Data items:
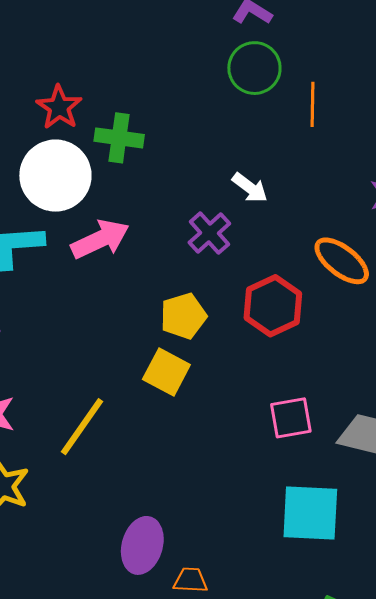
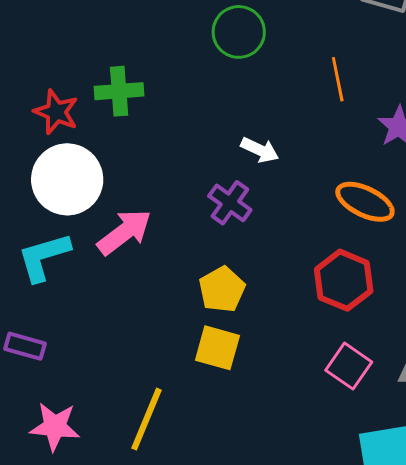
orange line: (313, 104) -> (338, 79), moved
green cross: (119, 138) -> (119, 91), moved
red hexagon: (273, 306) -> (344, 280), moved
pink square: (291, 418) -> (349, 366), turned -33

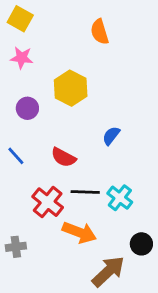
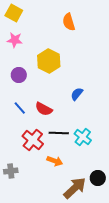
blue line: (16, 156) -> (20, 108), moved
orange arrow: (79, 232) -> (55, 161), size x0.7
black circle: (141, 244) -> (98, 178), moved

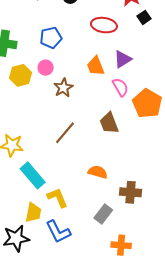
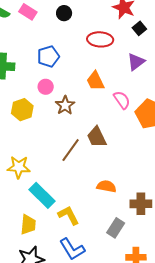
purple triangle: (123, 59) -> (136, 62), moved
yellow hexagon: (20, 75) -> (22, 110), moved
brown trapezoid: (109, 123) -> (97, 137), moved
yellow trapezoid: (33, 212) -> (28, 225), moved

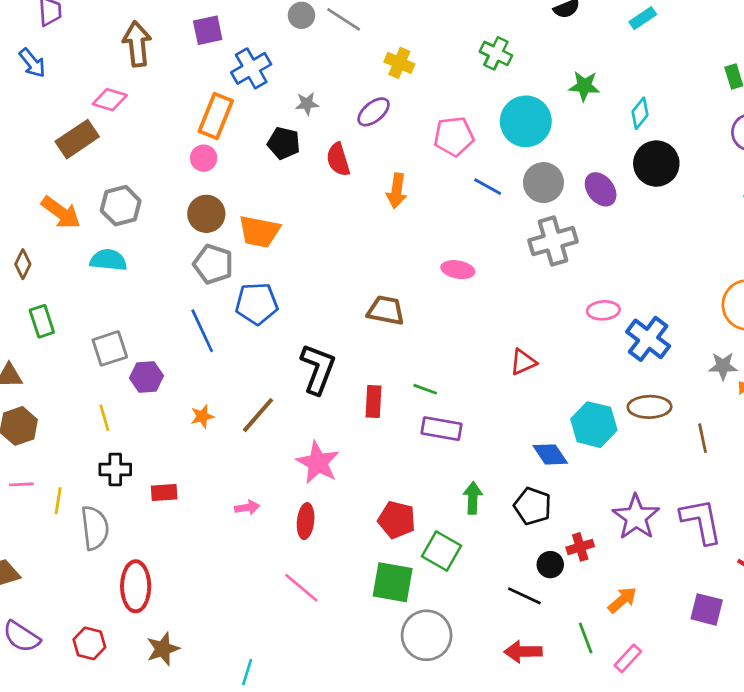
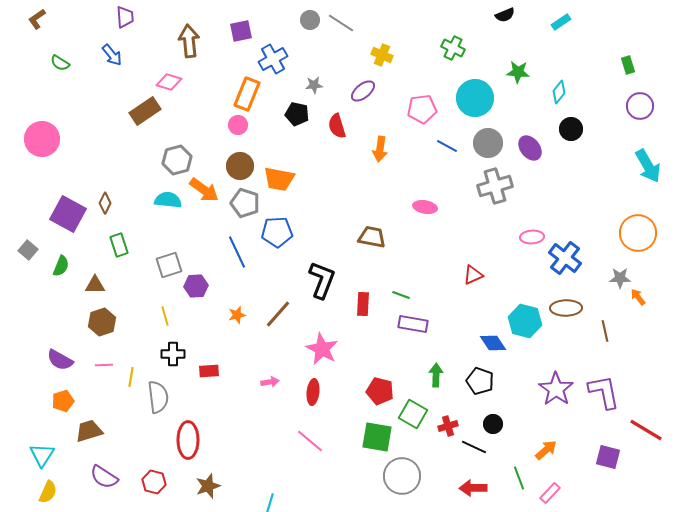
black circle: (656, 164) -> (571, 129), size x0.7
orange arrow: (61, 212) -> (204, 190), moved
red cross: (580, 547) -> (448, 426), moved

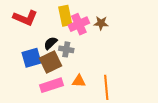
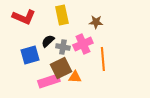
pink cross: (79, 24) -> (83, 44), moved
brown square: (51, 62) -> (61, 68), moved
orange line: (106, 87) -> (103, 59), moved

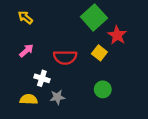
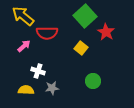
yellow arrow: (25, 17) -> (23, 16), size x1.6
yellow square: (99, 53) -> (81, 48), moved
red semicircle: (65, 57) -> (47, 33), moved

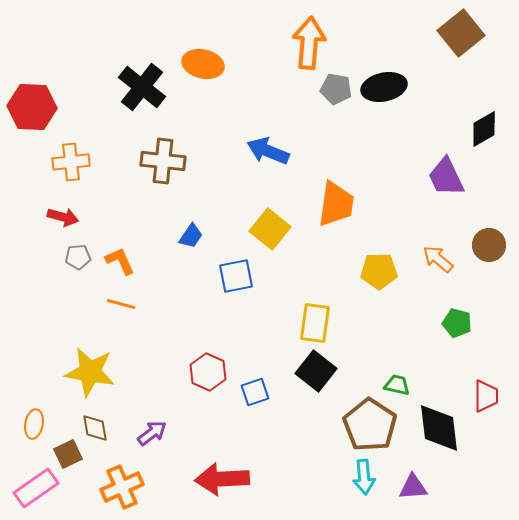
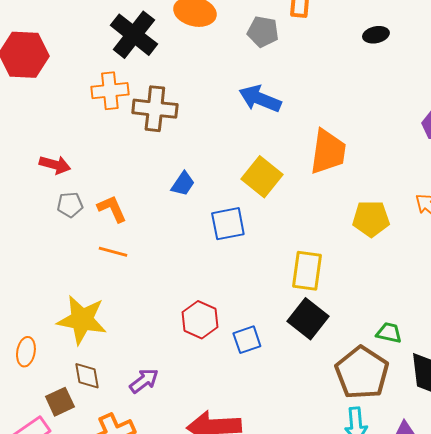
black ellipse: (384, 87) -> (376, 35), size x0.6
gray pentagon: (336, 89) -> (263, 32), moved
orange cross: (71, 162) -> (110, 91), moved
orange ellipse: (34, 424) -> (26, 352), moved

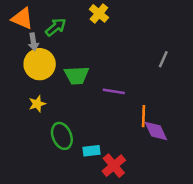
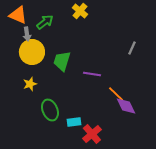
green trapezoid: (77, 75) -> (62, 61), turned 110
orange line: (143, 116) -> (116, 94), turned -48

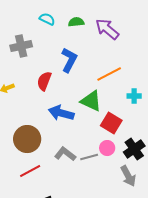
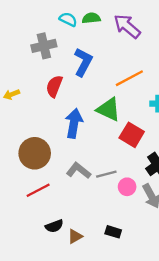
cyan semicircle: (47, 19) -> (68, 19), moved
gray cross: (21, 46) -> (44, 46), moved
blue arrow: (61, 113) -> (74, 123), turned 85
pink circle: (107, 148) -> (127, 187), moved

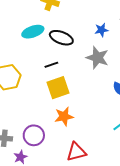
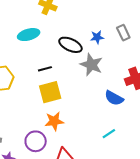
black ellipse: (61, 38) -> (70, 45), moved
purple circle: (34, 135) -> (36, 141), moved

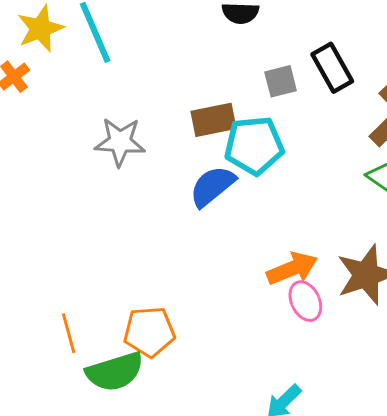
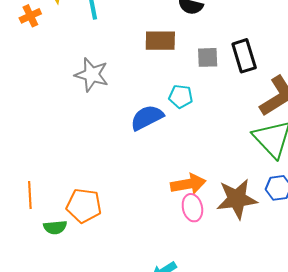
brown rectangle: (214, 120) -> (160, 41), moved
cyan pentagon: (254, 146) -> (181, 96), size x0.6
green semicircle: (115, 372) -> (55, 227), size x0.6

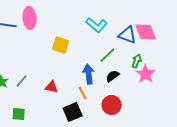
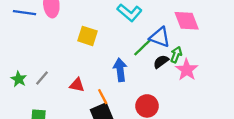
blue triangle: (128, 35) -> (160, 37), moved
black semicircle: (113, 76) -> (161, 62), moved
orange line: (83, 93) -> (103, 97), moved

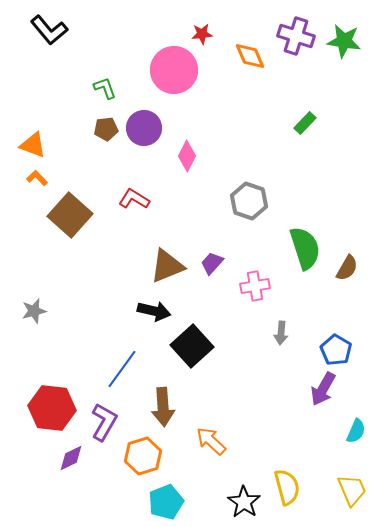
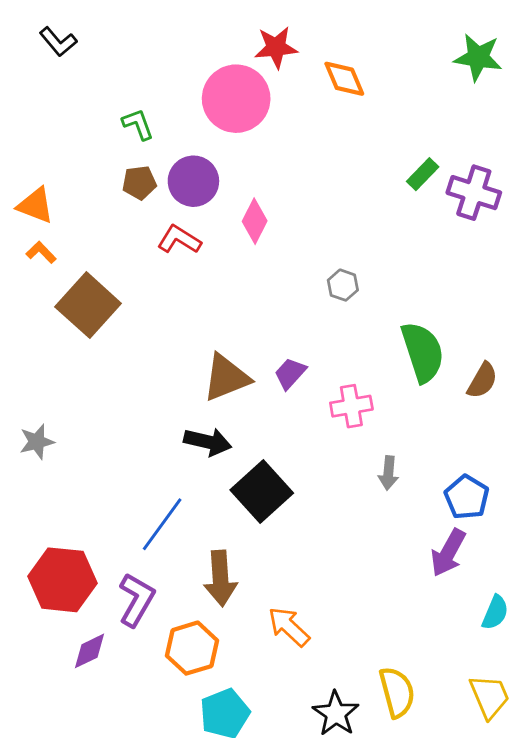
black L-shape: (49, 30) -> (58, 42), size x0.7
red star: (202, 34) -> (276, 47), size x1.4
purple cross: (296, 36) -> (474, 193), moved
red L-shape: (134, 199) -> (179, 240), moved
gray hexagon: (249, 201) -> (343, 285), size x0.6

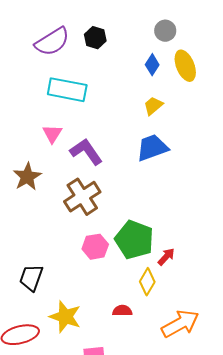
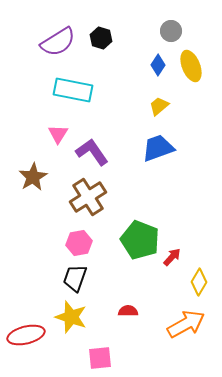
pink hexagon: (95, 247) -> (79, 243), moved
black trapezoid: (31, 278) -> (75, 278), moved
yellow diamond: (147, 282) -> (199, 282), moved

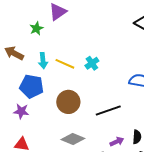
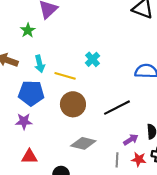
yellow line: (65, 64) -> (65, 76), moved

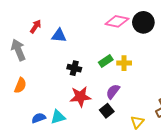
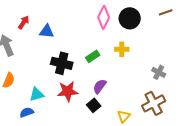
pink diamond: (117, 21) -> (104, 17), turned -75
yellow cross: (124, 63) -> (122, 49), moved
black cross: (74, 68) -> (62, 63), size x1.5
cyan triangle: (58, 117) -> (37, 94), moved

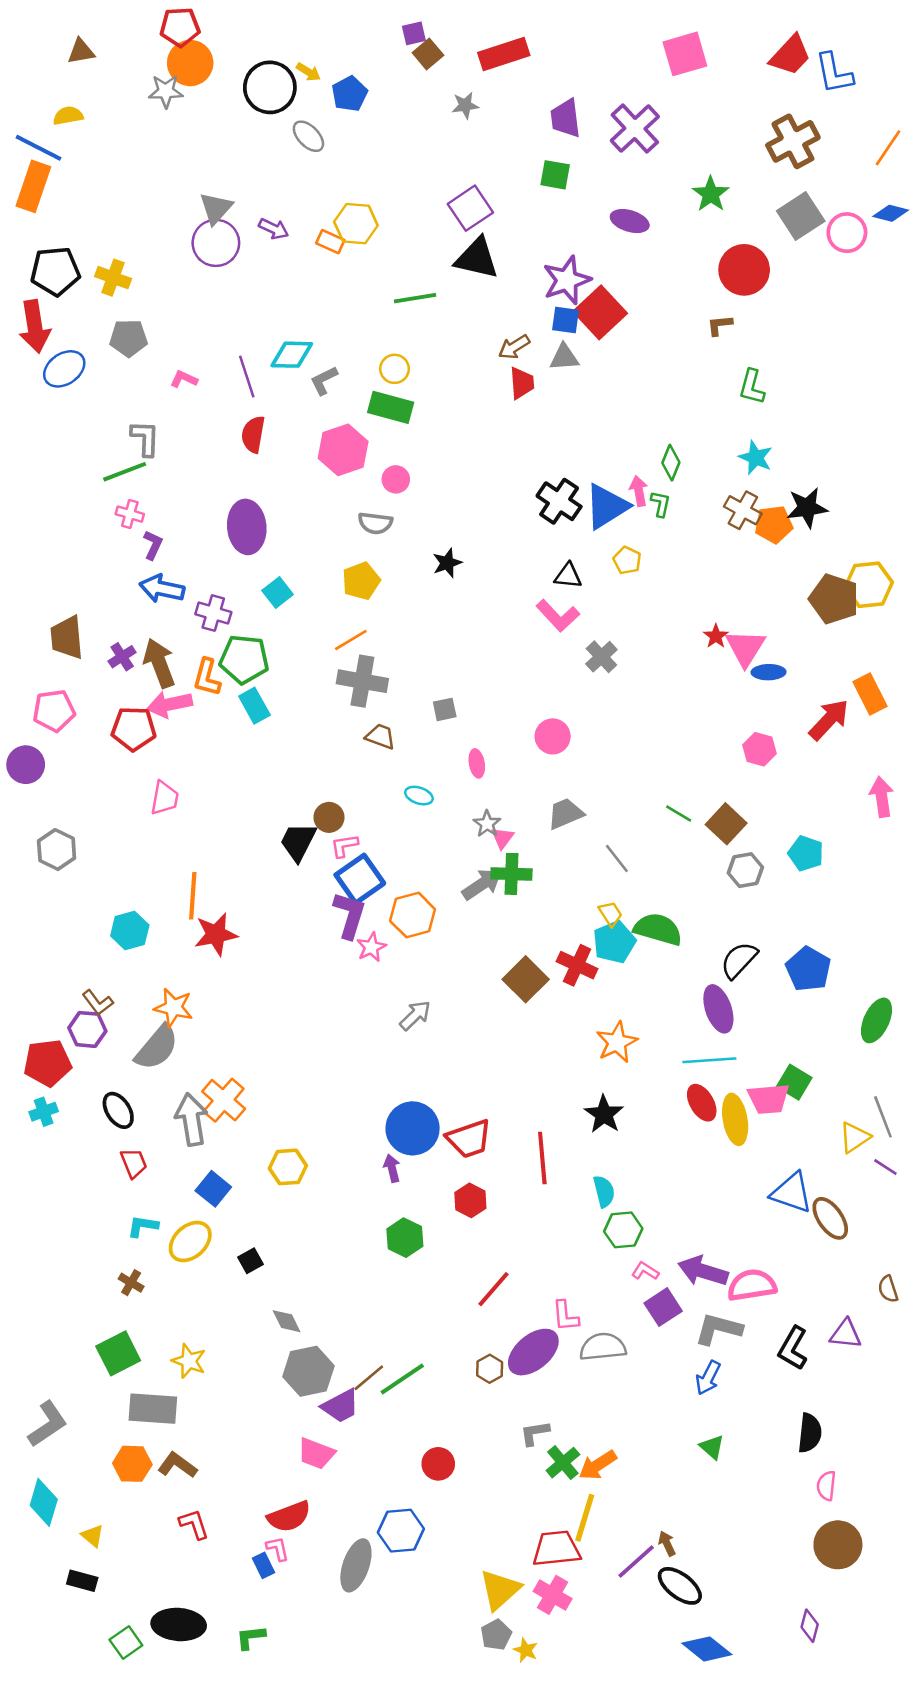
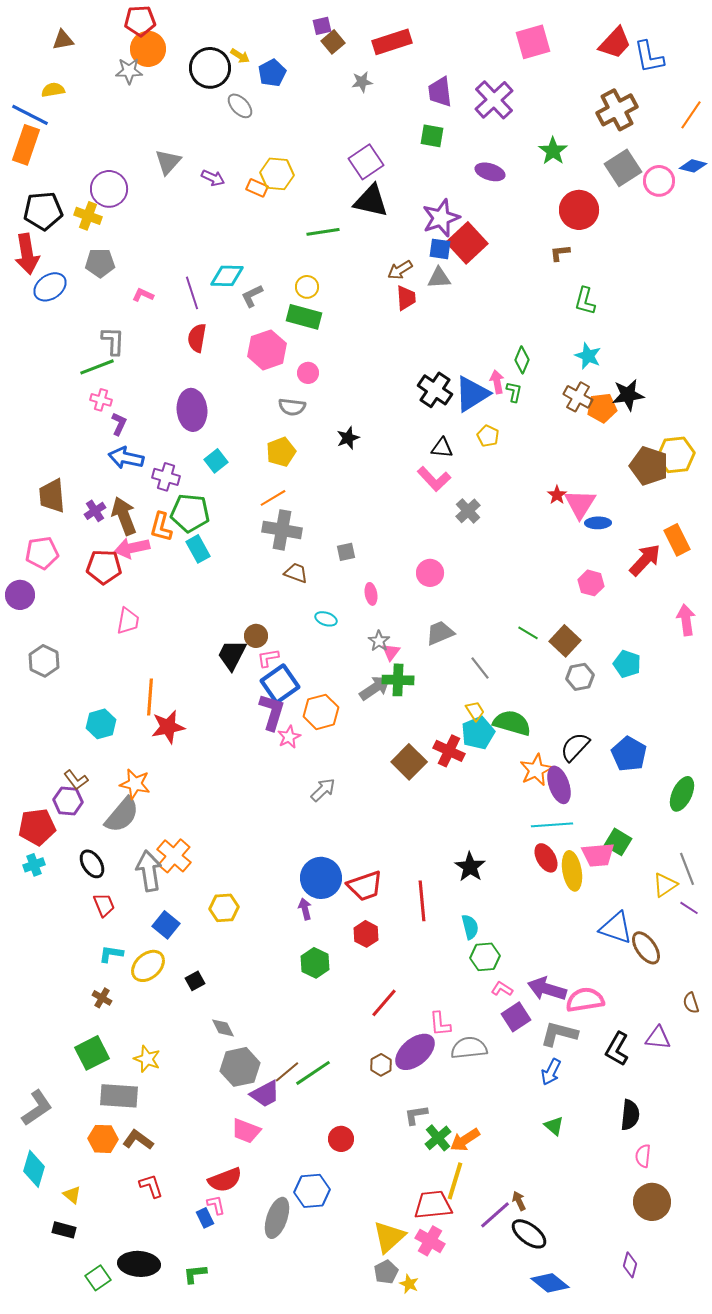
purple circle: (216, 243) -> (109, 189), moved
orange star: (617, 1042) -> (536, 770), moved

## Problem description:
Above are records with pictures. Reproduce exactly only the lines from the line with "gray cross: (21, 46) -> (44, 46), moved" through the line with "pink hexagon: (95, 247) -> (79, 243), moved", both ends included, and leave the pictures out.

## Exercise answer:
gray cross: (21, 46) -> (44, 46), moved
blue arrow: (61, 113) -> (74, 123), turned 85
pink circle: (107, 148) -> (127, 187), moved

black ellipse: (61, 38) -> (70, 45), moved
purple circle: (34, 135) -> (36, 141), moved

brown rectangle: (214, 120) -> (160, 41), moved
cyan pentagon: (254, 146) -> (181, 96), size x0.6
green semicircle: (115, 372) -> (55, 227), size x0.6

blue triangle: (128, 35) -> (160, 37), moved
black semicircle: (113, 76) -> (161, 62), moved
orange line: (83, 93) -> (103, 97), moved

black L-shape: (49, 30) -> (58, 42), size x0.7
red star: (202, 34) -> (276, 47), size x1.4
purple cross: (296, 36) -> (474, 193), moved
red L-shape: (134, 199) -> (179, 240), moved
gray hexagon: (249, 201) -> (343, 285), size x0.6

pink hexagon: (95, 247) -> (79, 243), moved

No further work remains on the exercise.